§ TASK DETAILS
How many lines in the records below contain the word "peach"? Reply with the number alone.

§ DATA SHOWN
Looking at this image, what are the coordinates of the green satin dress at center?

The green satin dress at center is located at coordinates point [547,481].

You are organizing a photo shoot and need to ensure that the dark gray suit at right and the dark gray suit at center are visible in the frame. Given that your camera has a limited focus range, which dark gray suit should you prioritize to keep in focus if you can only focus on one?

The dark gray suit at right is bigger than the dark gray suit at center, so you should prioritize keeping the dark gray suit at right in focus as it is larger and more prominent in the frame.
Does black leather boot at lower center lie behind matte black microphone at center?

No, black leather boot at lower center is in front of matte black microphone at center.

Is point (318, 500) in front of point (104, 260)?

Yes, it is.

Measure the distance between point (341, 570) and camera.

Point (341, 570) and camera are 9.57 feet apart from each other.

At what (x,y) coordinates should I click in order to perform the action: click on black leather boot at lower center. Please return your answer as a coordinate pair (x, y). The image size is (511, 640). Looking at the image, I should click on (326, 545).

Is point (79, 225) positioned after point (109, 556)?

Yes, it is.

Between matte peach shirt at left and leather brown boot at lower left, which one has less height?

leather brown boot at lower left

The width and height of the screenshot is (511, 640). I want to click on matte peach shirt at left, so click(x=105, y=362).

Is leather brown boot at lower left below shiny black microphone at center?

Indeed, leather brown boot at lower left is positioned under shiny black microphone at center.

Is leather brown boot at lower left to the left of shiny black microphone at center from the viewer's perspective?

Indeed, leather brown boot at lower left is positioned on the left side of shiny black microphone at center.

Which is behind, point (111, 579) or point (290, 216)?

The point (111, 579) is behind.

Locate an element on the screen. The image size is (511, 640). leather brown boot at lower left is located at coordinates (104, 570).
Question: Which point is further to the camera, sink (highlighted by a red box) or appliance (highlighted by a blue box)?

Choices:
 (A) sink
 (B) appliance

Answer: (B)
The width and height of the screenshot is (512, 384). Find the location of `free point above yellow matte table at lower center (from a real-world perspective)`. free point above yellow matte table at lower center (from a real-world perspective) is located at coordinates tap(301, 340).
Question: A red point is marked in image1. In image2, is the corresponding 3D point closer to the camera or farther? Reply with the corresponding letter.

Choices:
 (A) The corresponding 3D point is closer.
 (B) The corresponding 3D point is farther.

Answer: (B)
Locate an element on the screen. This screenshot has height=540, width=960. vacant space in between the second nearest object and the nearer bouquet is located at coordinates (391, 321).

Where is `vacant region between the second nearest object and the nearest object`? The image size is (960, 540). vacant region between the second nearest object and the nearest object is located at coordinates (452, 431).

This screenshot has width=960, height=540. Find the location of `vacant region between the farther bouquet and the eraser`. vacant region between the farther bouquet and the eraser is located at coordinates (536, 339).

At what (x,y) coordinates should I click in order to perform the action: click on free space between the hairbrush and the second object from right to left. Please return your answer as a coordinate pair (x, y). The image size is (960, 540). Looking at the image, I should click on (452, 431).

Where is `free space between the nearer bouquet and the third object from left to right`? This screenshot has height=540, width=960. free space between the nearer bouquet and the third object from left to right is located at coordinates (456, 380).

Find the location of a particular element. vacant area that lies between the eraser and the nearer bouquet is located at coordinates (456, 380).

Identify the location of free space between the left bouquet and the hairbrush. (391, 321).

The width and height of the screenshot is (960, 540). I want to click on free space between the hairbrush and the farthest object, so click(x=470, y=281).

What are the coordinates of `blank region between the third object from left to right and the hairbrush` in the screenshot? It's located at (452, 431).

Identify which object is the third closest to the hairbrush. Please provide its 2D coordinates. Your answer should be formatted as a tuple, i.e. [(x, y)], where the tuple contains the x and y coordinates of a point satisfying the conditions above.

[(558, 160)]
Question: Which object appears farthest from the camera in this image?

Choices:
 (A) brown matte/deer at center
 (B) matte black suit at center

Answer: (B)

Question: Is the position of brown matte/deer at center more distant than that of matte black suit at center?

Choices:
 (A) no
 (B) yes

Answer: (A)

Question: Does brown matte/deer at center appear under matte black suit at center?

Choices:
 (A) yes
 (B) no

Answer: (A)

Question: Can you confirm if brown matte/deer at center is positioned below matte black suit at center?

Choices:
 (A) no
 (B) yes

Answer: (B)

§ TASK ANSWER
2